## TASK STATEMENT
In the entries below, find every line holding the string "plant" and collect it.

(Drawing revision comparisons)
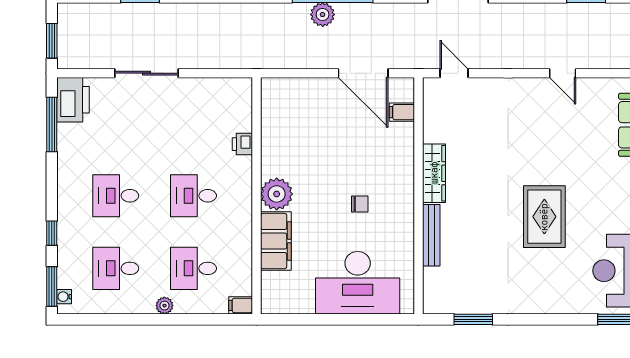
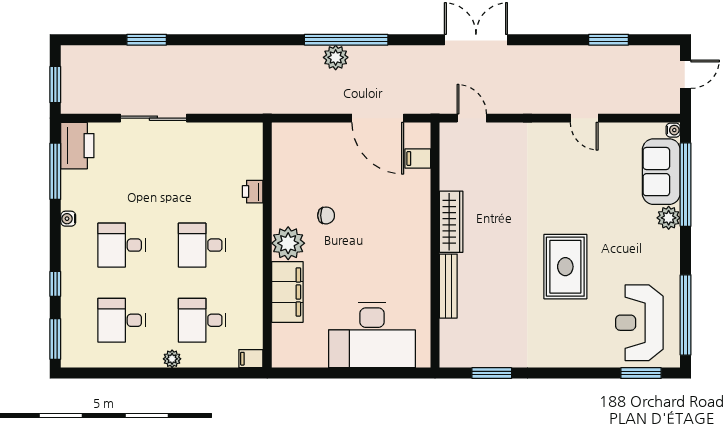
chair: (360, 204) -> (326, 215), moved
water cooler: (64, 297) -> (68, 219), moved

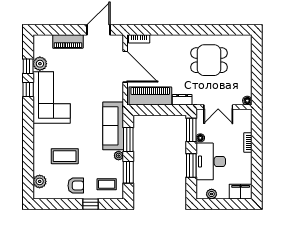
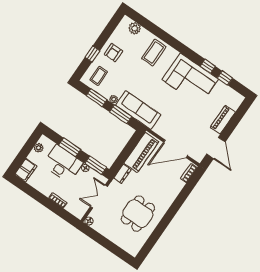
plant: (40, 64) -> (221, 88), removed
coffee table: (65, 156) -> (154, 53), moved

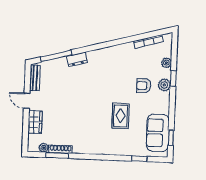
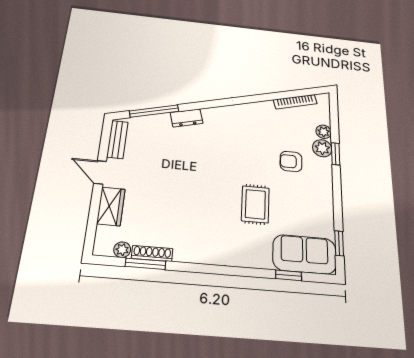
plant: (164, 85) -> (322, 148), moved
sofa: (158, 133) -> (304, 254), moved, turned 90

## EXERCISE SOLUTION
plant: (40, 64) -> (221, 88), removed
plant: (164, 85) -> (322, 148), moved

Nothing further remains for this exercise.